Read through the listing below, and copy every line where the string "purple" appears.

▶ **Task data**:
[Start of section]
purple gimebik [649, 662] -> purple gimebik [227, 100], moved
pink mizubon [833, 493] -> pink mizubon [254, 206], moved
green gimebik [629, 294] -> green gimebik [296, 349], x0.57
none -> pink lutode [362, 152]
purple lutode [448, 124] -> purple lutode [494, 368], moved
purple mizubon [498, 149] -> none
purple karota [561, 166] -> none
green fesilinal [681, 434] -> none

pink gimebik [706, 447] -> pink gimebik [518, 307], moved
[End of section]
[Start of section]
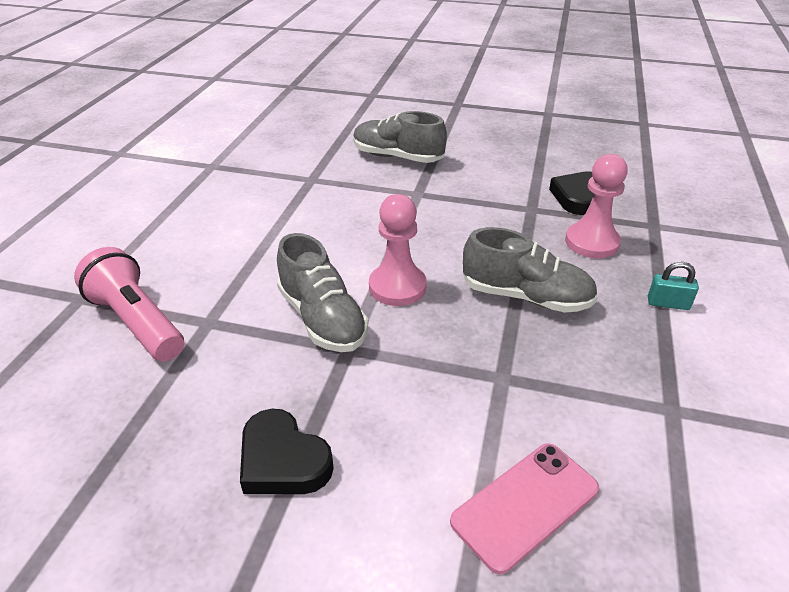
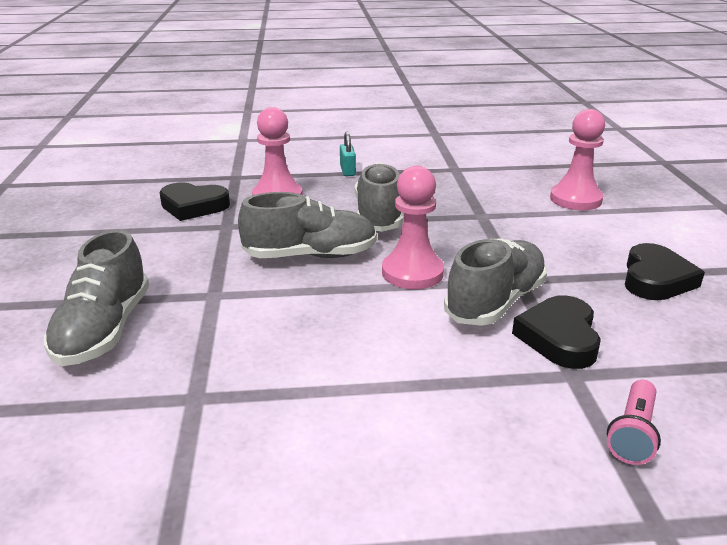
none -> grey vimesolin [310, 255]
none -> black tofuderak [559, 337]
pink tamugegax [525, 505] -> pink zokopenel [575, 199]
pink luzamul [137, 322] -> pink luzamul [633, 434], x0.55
[End of section]
▶ **Exercise response**:
purple gimebik [649, 662] -> purple gimebik [227, 100], moved
purple lutode [448, 124] -> purple lutode [494, 368], moved
purple mizubon [498, 149] -> none
purple karota [561, 166] -> none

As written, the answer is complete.